### Supplied information
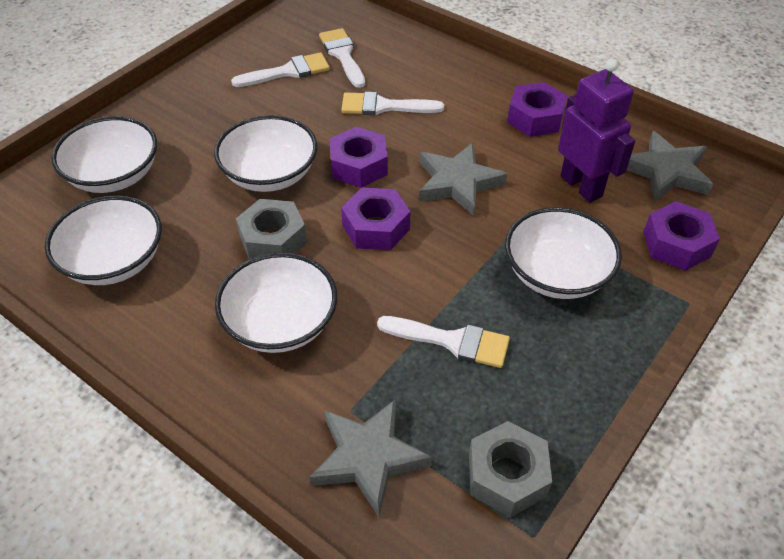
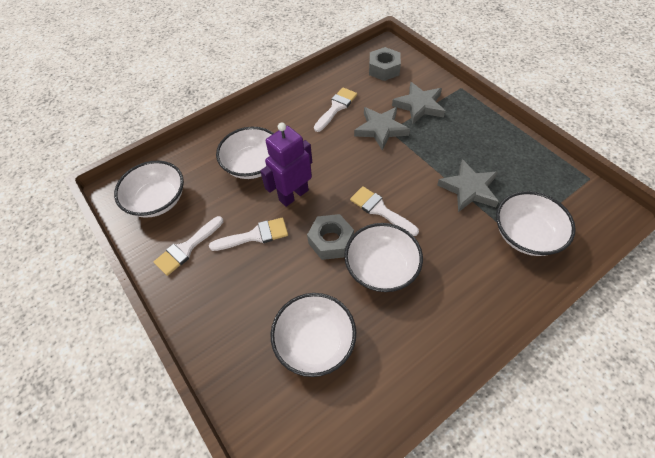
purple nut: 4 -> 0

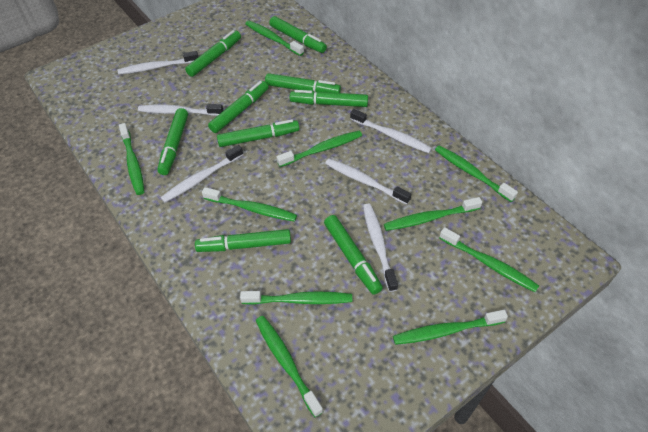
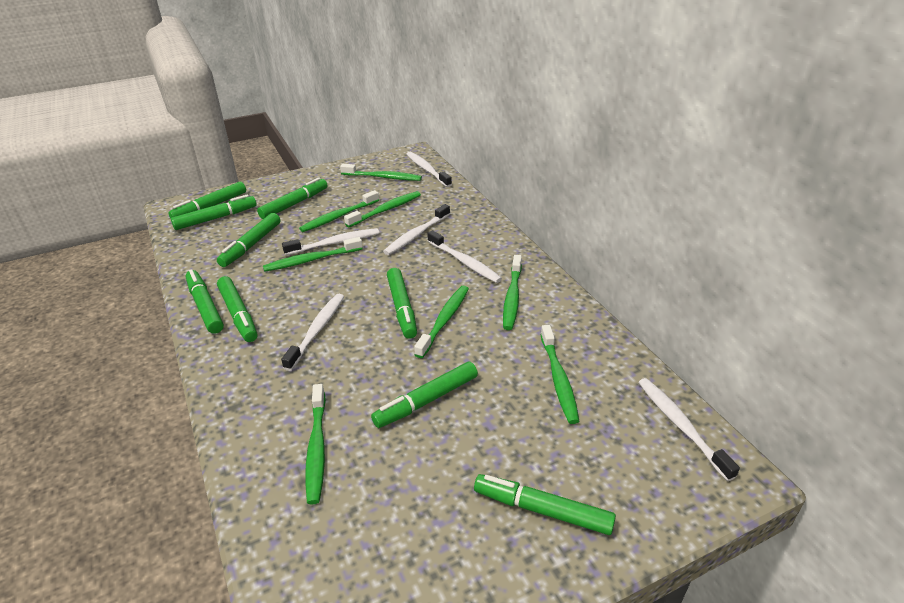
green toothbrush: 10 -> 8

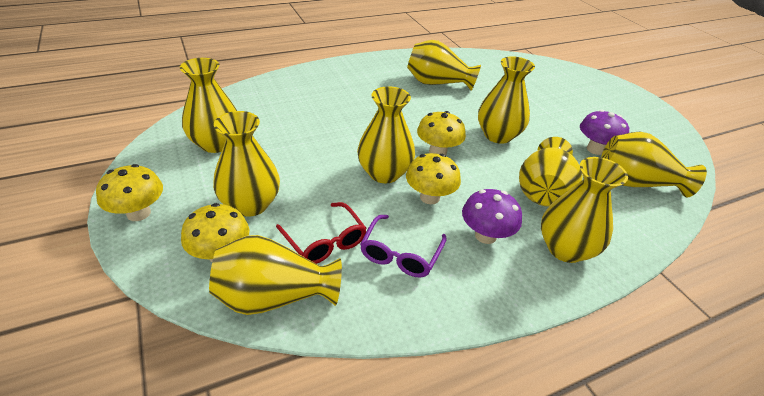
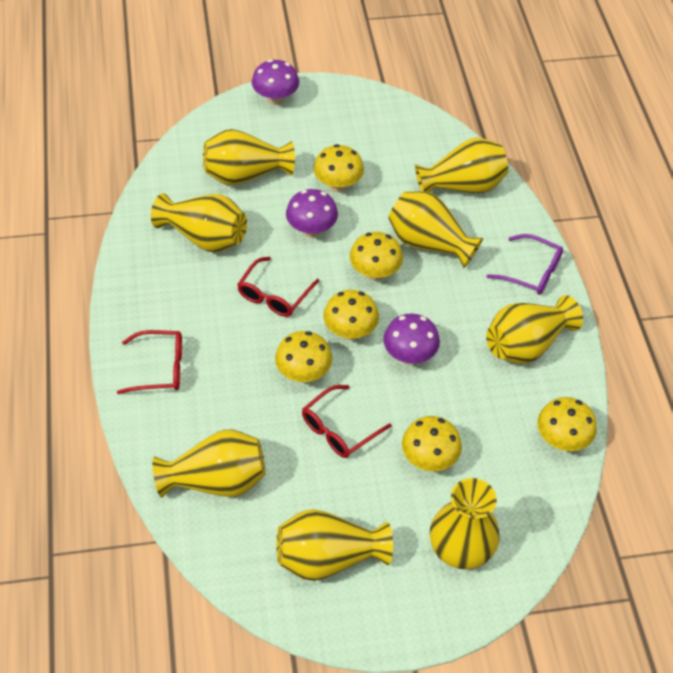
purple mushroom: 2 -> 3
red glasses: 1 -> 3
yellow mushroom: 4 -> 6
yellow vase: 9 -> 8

### What is needed
Identify the lines in the entries that hold "mushroom" and return each one.

### Answer box
purple mushroom: 2 -> 3
yellow mushroom: 4 -> 6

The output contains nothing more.